◆ PROBLEM TO WORK ON
If a line of the data below holds the string "lime", copy it.

-*-

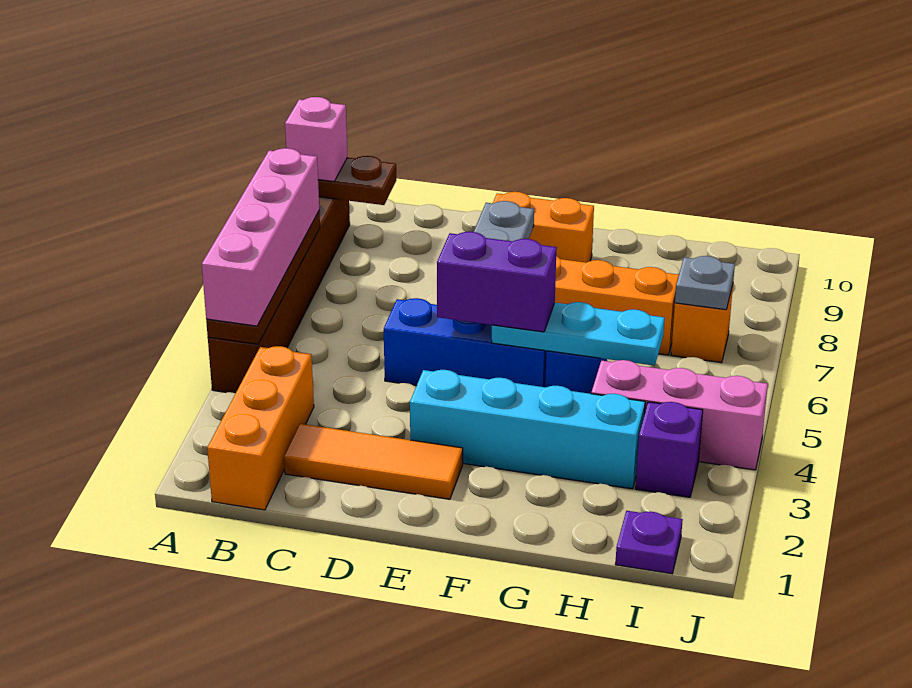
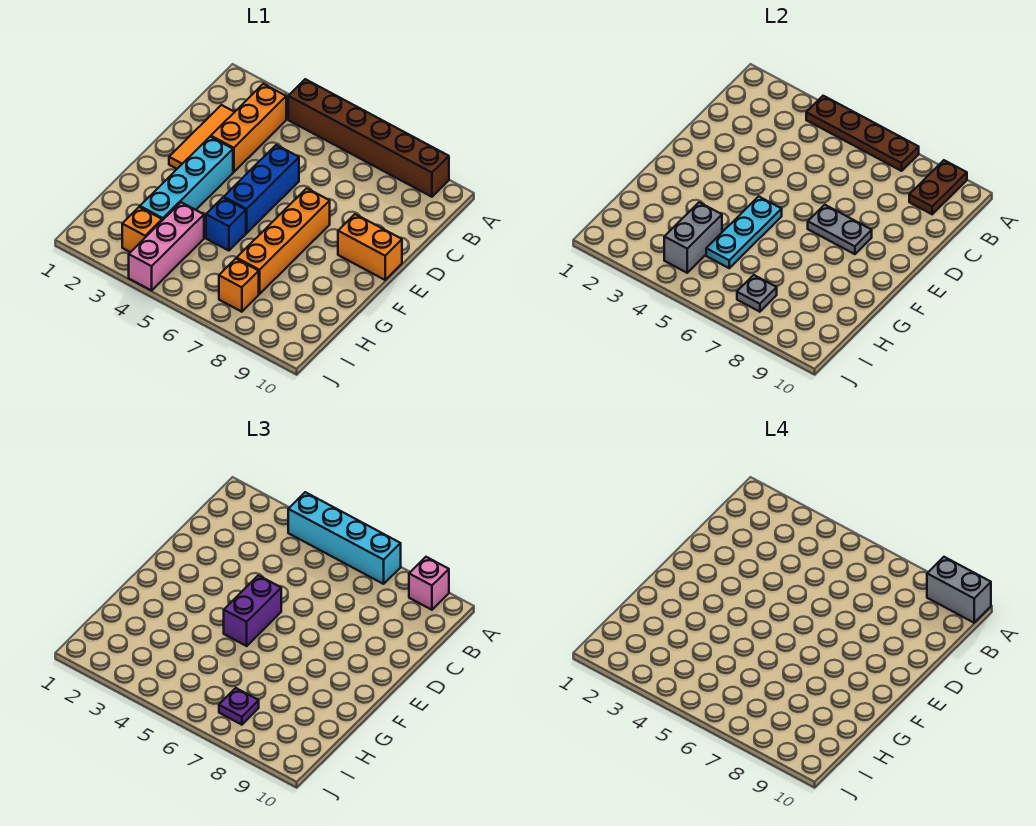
pink brick A4:A7 level 3 -> cyan brick A4:A7 level 3
none -> grey brick A9:A10 level 4
orange brick B1:B3 level 1 -> orange brick B3:D3 level 1
orange brick E9:F9 level 1 -> orange brick E9:E10 level 1
none -> grey brick H4:I4 level 2
purple plate I1 level 1 -> purple plate I7 level 3
purple brick I3 level 1 -> orange brick I3 level 1

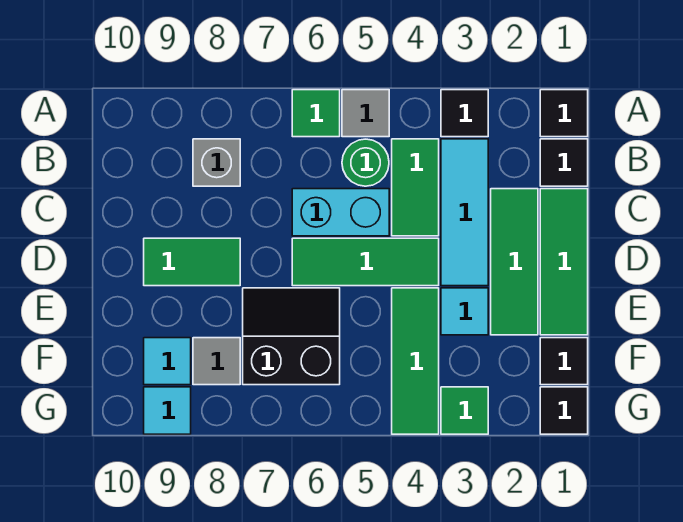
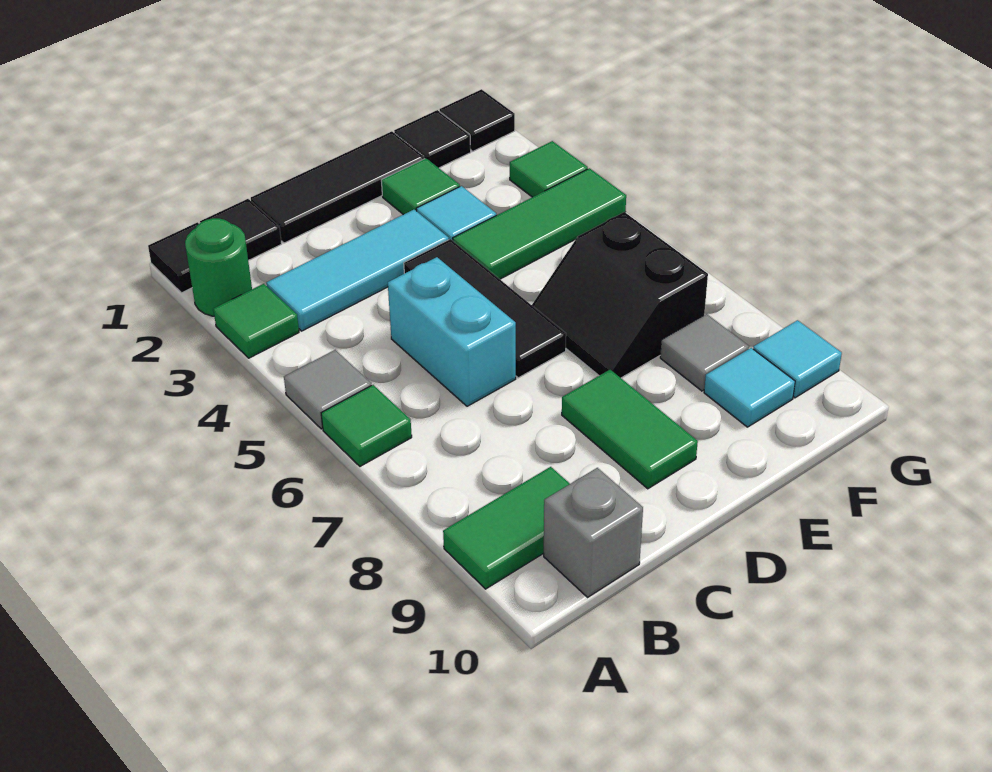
black tile A3 level 1 -> green tile A3 level 1
green tile B4:C4 level 1 -> green tile A9:B9 level 1
green round brick B5 level 1 -> green round brick A2 level 1
grey brick B8 level 1 -> grey brick B10 level 1
green tile C1:E1 level 1 -> black tile C1:E1 level 1
green tile C2:E2 level 1 -> green tile E2 level 1
green tile D4:D6 level 1 -> black tile D4:D6 level 1

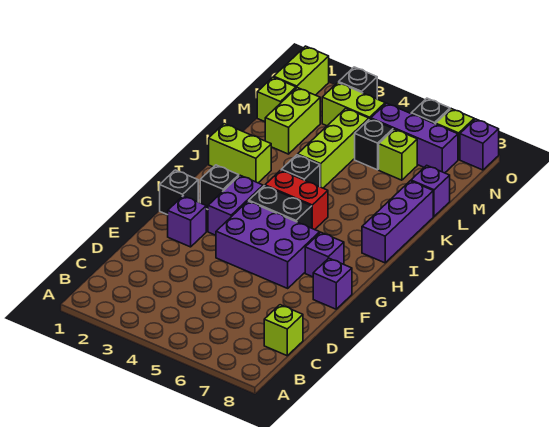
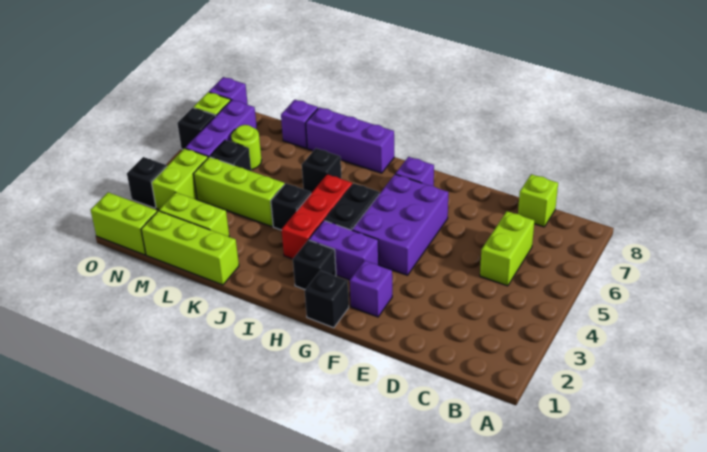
purple brick F8 level 1 -> none
red brick I4:I5 level 1 -> red brick I3:I5 level 1
lime brick J1:J2 level 1 -> lime brick C5:C6 level 1
none -> black brick J6 level 1
lime brick M1 level 1 -> lime brick K1:M1 level 1
lime brick M6 level 1 -> lime round brick M6 level 1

-*-

◆ REPLY
lime brick J1:J2 level 1 -> lime brick C5:C6 level 1
lime brick M1 level 1 -> lime brick K1:M1 level 1
lime brick M6 level 1 -> lime round brick M6 level 1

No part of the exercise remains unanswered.